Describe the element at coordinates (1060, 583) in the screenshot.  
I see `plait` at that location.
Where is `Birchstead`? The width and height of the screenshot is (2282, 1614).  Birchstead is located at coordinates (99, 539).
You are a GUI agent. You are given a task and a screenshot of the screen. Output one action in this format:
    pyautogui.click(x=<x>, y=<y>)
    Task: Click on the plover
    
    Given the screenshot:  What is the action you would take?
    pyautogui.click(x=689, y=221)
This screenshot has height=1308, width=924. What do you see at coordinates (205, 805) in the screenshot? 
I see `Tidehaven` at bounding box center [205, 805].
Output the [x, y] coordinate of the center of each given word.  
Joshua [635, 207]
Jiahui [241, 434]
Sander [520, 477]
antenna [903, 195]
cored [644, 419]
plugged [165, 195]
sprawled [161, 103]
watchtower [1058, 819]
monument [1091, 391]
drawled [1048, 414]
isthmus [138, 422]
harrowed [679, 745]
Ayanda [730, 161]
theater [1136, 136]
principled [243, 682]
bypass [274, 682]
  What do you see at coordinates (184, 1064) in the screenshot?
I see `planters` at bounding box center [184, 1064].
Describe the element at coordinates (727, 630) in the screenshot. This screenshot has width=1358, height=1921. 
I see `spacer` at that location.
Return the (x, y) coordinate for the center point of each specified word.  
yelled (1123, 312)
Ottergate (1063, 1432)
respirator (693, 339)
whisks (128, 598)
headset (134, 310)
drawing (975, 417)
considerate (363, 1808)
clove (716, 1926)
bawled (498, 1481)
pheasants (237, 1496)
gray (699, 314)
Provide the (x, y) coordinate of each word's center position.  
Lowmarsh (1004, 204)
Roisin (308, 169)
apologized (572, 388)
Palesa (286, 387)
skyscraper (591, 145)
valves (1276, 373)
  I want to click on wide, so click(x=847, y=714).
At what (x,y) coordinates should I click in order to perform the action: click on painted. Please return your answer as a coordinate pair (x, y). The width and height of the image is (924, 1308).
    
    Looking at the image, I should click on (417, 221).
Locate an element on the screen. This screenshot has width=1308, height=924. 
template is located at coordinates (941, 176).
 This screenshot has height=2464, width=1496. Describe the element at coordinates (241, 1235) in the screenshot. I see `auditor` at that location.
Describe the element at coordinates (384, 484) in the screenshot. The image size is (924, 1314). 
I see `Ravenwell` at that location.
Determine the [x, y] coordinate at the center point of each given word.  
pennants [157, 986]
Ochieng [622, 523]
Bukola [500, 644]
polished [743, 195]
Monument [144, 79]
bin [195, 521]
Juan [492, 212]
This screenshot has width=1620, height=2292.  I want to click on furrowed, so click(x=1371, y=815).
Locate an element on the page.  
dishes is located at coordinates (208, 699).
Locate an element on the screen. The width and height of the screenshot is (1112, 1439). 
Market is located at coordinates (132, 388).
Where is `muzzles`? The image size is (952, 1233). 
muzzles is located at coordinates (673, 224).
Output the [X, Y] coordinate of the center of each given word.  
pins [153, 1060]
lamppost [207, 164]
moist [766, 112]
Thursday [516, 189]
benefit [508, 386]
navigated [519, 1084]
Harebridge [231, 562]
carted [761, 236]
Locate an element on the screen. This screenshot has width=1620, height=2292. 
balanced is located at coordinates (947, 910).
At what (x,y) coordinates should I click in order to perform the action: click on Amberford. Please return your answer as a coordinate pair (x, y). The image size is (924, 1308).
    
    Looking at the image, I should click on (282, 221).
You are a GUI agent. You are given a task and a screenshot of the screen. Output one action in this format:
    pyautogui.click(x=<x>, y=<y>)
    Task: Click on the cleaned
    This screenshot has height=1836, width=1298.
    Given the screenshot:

####################

◆ **DIRECTIONS FOR THIS TASK**
Rewrite the entries above as a numbered list, from the line containing "Determine the [x, y]" through the final line of the entries, both included, omitting any blank lines.

◆ **RESULT OF THIS EXERCISE**
1. Determine the [x, y] coordinate at the center point of each given word.  
2. pennants [157, 986]
3. Ochieng [622, 523]
4. Bukola [500, 644]
5. polished [743, 195]
6. Monument [144, 79]
7. bin [195, 521]
8. Juan [492, 212]
9. This screenshot has width=1620, height=2292.  I want to click on furrowed, so click(x=1371, y=815).
10. Locate an element on the page.  
11. dishes is located at coordinates (208, 699).
12. Locate an element on the screen. The width and height of the screenshot is (1112, 1439). 
13. Market is located at coordinates (132, 388).
14. Where is `muzzles`? The image size is (952, 1233). 
15. muzzles is located at coordinates (673, 224).
16. Output the [X, Y] coordinate of the center of each given word.  
17. pins [153, 1060]
18. lamppost [207, 164]
19. moist [766, 112]
20. Thursday [516, 189]
21. benefit [508, 386]
22. navigated [519, 1084]
23. Harebridge [231, 562]
24. carted [761, 236]
25. Locate an element on the screen. This screenshot has width=1620, height=2292. 
26. balanced is located at coordinates (947, 910).
27. At what (x,y) coordinates should I click in order to perform the action: click on Amberford. Please return your answer as a coordinate pair (x, y). The image size is (924, 1308).
28.     Looking at the image, I should click on (282, 221).
29. You are a GUI agent. You are given a task and a screenshot of the screen. Output one action in this format:
30.     pyautogui.click(x=<x>, y=<y>)
31.     Task: Click on the cleaned
32.     This screenshot has height=1836, width=1298.
33.     Given the screenshot:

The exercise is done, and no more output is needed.